**TASK STATEMENT:** If a record holds a picture, leave the picture out and repeat everything else exactly.

**PROVIDED DATA:**
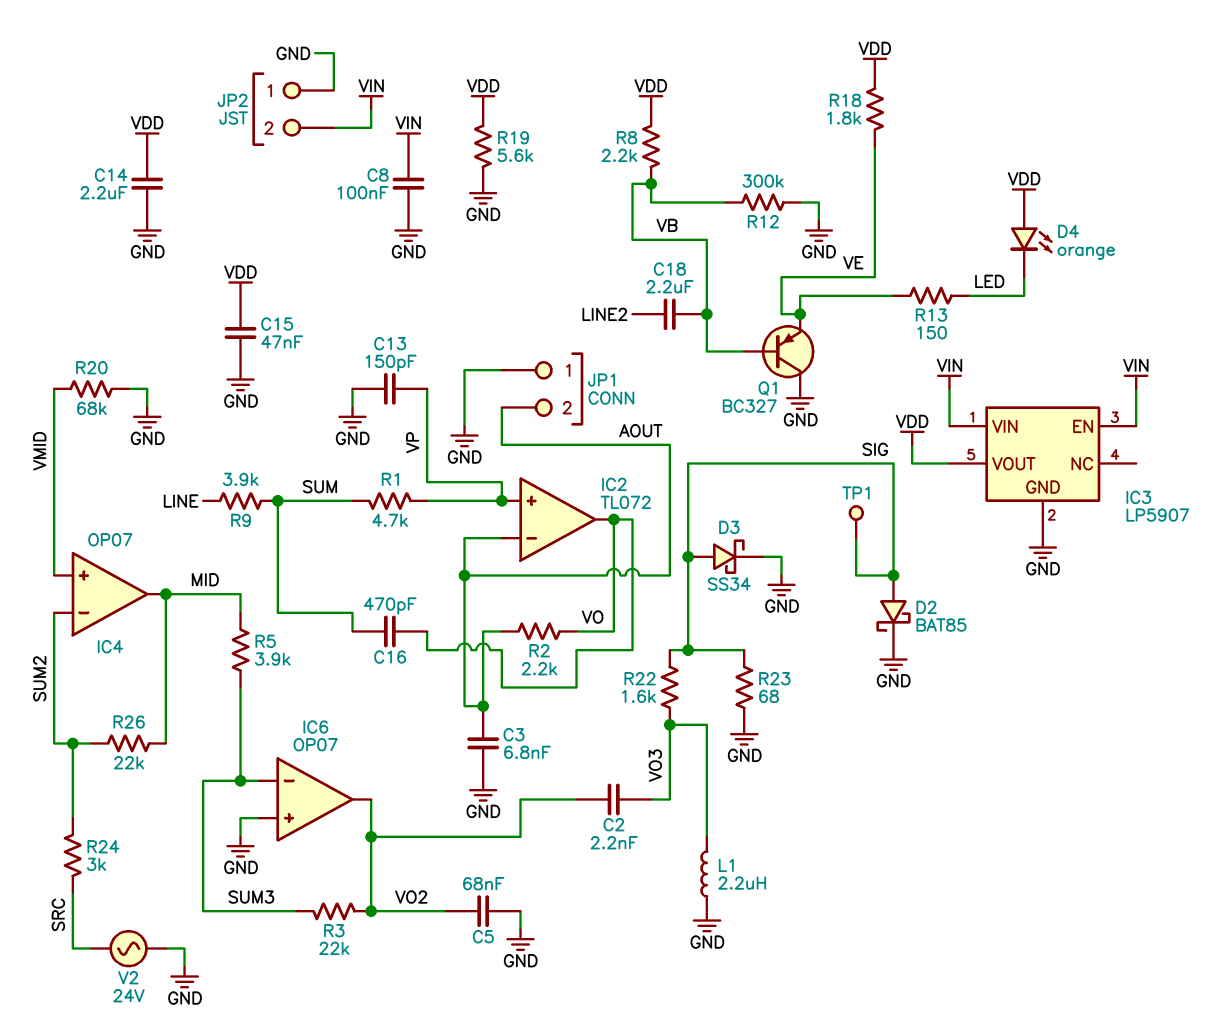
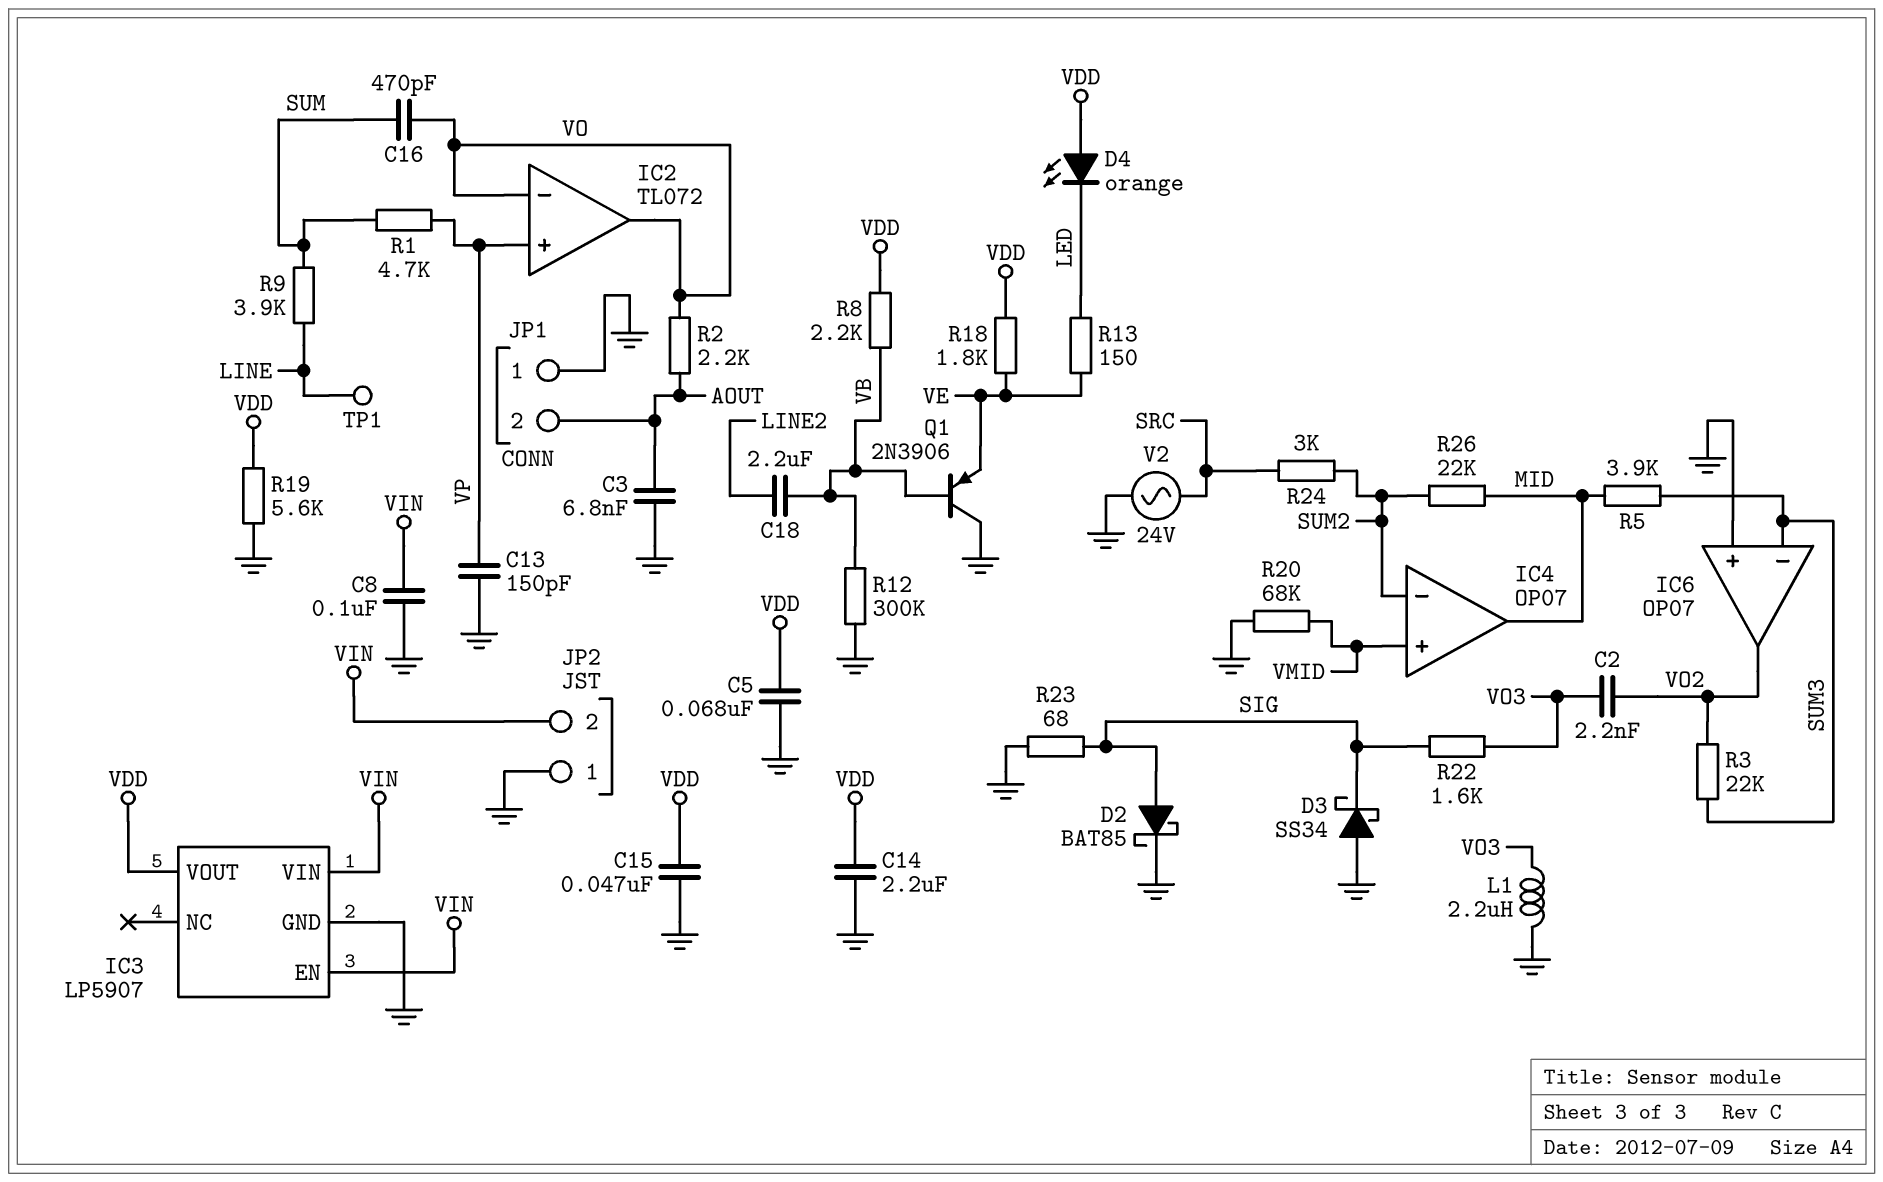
C5: 68nF (GND, VO2) -> 68nF (GND, VDD)
D3: schottky SS34 (A SIG, K GND) -> schottky SS34 (A GND, K SIG)
IC2 pin in-: AOUT -> VO
Q1: PNP BC327 (B VB, C GND, E VE) -> PNP 2N3906 (B VB, C GND, E VE)
TP1: test point (SIG) -> test point (LINE)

**FINISHED EXERCISE:**
C5: 68nF (GND, VO2) -> 68nF (GND, VDD)
D3: schottky SS34 (A SIG, K GND) -> schottky SS34 (A GND, K SIG)
IC2 pin in-: AOUT -> VO
Q1: PNP BC327 (B VB, C GND, E VE) -> PNP 2N3906 (B VB, C GND, E VE)
TP1: test point (SIG) -> test point (LINE)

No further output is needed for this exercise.